Instructions for the task: Reproduce the records below exactly as shown.

Given data:
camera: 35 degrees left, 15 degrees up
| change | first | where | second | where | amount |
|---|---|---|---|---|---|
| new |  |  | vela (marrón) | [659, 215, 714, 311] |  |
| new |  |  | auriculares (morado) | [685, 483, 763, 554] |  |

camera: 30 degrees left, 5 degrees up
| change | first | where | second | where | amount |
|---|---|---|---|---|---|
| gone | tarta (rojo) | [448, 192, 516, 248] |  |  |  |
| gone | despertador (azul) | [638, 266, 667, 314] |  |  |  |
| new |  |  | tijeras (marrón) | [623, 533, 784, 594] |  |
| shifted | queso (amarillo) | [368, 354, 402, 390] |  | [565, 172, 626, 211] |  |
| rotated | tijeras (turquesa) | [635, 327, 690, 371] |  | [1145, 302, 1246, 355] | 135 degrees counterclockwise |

Written solution:
camera: 35 degrees left, 15 degrees up
| change | first | where | second | where | amount |
|---|---|---|---|---|---|
| new |  |  | vela (marrón) | [659, 215, 714, 311] |  |
| new |  |  | auriculares (morado) | [685, 483, 763, 554] |  |

camera: 30 degrees left, 5 degrees up
| change | first | where | second | where | amount |
|---|---|---|---|---|---|
| gone | tarta (rojo) | [448, 192, 516, 248] |  |  |  |
| gone | despertador (azul) | [638, 266, 667, 314] |  |  |  |
| new |  |  | tijeras (marrón) | [623, 533, 784, 594] |  |
| shifted | queso (amarillo) | [368, 354, 402, 390] |  | [565, 172, 626, 211] |  |
| rotated | tijeras (turquesa) | [635, 327, 690, 371] |  | [1145, 302, 1246, 355] | 135 degrees counterclockwise |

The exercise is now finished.